[Scene edit records]
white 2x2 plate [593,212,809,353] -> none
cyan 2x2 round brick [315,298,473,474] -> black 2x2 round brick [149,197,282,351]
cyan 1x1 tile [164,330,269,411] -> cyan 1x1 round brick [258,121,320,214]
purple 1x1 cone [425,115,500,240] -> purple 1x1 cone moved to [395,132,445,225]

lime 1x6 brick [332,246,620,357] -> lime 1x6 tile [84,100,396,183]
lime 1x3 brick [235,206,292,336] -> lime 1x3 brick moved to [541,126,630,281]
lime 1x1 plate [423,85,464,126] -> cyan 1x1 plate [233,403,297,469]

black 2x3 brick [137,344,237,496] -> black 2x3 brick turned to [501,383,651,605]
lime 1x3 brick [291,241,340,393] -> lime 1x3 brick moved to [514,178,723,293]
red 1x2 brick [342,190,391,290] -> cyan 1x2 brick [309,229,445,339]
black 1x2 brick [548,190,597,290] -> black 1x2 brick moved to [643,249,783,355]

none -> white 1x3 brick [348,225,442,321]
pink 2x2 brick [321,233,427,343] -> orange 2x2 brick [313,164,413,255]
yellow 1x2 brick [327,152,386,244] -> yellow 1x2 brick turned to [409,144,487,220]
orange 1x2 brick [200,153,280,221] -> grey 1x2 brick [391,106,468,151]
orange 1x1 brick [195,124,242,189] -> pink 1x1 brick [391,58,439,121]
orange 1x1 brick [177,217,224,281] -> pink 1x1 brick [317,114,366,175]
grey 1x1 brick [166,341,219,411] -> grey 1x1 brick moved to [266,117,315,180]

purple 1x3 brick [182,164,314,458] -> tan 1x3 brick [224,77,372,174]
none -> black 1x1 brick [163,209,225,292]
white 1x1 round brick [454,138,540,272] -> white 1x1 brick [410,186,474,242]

Aim of the exercise — Beginning at the line above that contains "lime 1x6 brick", return each line exactly through the line that contains "red 1x2 brick", and no others.

Task response —
lime 1x6 brick [332,246,620,357] -> lime 1x6 tile [84,100,396,183]
lime 1x3 brick [235,206,292,336] -> lime 1x3 brick moved to [541,126,630,281]
lime 1x1 plate [423,85,464,126] -> cyan 1x1 plate [233,403,297,469]

black 2x3 brick [137,344,237,496] -> black 2x3 brick turned to [501,383,651,605]
lime 1x3 brick [291,241,340,393] -> lime 1x3 brick moved to [514,178,723,293]
red 1x2 brick [342,190,391,290] -> cyan 1x2 brick [309,229,445,339]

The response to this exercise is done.